◆ **HOW TO COMPLETE THIS TASK**: Check each line below for the word "tree" and give the number of lines that have it, nothing more.

Spatial object tracking data:
-- -- --

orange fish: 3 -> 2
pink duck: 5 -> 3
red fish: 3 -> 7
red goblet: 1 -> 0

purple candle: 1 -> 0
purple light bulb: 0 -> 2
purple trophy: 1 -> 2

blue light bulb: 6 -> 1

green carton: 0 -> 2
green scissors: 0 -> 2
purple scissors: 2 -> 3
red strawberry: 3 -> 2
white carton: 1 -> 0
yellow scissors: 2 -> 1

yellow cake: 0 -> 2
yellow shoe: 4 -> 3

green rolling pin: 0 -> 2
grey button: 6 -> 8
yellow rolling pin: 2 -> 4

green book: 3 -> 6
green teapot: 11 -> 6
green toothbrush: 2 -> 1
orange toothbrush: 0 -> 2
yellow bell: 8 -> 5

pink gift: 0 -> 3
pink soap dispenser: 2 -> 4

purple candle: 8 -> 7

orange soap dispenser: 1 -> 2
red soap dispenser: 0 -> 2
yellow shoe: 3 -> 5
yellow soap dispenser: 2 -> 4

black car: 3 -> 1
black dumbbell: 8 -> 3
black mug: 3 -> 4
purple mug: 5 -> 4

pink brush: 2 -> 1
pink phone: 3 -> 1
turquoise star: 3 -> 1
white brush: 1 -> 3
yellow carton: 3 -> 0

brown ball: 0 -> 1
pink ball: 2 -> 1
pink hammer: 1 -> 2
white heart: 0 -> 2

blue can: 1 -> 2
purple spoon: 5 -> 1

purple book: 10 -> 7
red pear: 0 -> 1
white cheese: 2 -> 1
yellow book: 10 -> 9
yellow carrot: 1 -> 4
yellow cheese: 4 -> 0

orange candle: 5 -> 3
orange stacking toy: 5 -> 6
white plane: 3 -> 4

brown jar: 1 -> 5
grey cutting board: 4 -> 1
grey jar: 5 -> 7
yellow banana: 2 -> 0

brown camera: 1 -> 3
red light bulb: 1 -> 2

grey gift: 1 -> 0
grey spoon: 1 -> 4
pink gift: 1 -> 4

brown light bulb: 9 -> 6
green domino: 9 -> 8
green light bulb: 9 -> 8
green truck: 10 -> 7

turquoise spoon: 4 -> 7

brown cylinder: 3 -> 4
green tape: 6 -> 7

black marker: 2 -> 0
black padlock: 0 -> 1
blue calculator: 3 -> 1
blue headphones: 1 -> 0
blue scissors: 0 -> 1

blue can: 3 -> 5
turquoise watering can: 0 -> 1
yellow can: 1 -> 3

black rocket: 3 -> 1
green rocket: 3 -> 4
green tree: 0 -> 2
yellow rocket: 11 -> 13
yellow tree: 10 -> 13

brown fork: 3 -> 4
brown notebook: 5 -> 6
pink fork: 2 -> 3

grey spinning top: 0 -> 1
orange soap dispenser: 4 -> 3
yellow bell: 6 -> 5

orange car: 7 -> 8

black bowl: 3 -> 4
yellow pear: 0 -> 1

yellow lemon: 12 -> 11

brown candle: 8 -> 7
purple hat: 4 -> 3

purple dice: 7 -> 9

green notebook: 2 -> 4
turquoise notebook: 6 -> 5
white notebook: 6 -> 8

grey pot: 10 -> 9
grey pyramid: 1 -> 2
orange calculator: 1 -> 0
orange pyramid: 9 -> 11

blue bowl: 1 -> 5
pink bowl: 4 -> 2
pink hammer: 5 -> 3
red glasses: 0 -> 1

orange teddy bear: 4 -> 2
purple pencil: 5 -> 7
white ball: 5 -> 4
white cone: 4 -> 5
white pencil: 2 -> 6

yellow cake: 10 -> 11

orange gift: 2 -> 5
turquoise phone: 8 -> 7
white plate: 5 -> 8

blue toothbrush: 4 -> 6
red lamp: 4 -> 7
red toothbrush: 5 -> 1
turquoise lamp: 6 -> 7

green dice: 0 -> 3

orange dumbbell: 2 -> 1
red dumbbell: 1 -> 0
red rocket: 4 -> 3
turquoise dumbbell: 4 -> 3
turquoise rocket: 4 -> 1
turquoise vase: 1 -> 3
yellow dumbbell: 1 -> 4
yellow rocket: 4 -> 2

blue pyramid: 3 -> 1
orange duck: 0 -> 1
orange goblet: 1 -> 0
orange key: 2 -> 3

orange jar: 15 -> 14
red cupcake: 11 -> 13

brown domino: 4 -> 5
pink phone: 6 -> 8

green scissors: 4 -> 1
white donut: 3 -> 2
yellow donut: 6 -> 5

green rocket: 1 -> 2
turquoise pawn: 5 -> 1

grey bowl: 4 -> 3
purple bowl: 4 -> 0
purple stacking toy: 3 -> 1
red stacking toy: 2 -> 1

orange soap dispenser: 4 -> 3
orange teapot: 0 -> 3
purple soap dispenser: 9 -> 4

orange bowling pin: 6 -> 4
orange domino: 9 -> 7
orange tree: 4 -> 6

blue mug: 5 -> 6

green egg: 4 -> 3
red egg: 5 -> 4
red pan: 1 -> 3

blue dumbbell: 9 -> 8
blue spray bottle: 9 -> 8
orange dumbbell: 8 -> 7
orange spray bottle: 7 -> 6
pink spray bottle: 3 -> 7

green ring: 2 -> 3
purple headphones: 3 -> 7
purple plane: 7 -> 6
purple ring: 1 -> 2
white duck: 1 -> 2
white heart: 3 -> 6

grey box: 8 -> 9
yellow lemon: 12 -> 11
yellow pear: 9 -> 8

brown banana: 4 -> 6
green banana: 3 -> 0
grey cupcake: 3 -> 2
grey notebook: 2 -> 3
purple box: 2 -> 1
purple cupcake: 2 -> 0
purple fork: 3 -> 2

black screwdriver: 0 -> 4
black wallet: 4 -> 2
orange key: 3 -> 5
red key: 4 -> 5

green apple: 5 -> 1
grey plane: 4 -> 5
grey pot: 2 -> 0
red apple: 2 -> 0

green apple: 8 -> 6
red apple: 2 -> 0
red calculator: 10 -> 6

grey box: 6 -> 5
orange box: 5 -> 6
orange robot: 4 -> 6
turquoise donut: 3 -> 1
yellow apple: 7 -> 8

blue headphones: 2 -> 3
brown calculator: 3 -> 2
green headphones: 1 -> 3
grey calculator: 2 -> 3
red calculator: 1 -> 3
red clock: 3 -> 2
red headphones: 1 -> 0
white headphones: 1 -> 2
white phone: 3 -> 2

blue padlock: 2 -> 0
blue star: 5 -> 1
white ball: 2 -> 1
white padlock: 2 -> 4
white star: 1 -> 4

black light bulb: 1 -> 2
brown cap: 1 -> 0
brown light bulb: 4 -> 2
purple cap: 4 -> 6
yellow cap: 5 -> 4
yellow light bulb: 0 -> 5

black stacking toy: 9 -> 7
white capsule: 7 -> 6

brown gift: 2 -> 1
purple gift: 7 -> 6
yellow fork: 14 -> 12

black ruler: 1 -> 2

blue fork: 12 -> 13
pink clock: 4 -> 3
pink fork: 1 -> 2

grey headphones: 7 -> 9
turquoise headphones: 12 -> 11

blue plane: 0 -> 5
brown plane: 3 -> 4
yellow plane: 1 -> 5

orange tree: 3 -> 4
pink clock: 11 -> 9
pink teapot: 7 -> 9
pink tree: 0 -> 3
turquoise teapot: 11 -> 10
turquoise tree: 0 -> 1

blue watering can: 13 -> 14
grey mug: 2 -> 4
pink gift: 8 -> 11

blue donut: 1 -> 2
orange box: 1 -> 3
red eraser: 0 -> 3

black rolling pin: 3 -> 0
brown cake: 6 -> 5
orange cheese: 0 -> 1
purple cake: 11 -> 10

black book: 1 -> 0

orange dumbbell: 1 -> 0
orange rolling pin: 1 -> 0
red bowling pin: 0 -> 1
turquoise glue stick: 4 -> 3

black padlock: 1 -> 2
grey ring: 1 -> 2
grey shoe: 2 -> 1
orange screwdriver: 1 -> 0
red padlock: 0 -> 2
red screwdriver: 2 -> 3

-- -- --

◆ **TASK ANSWER**: 6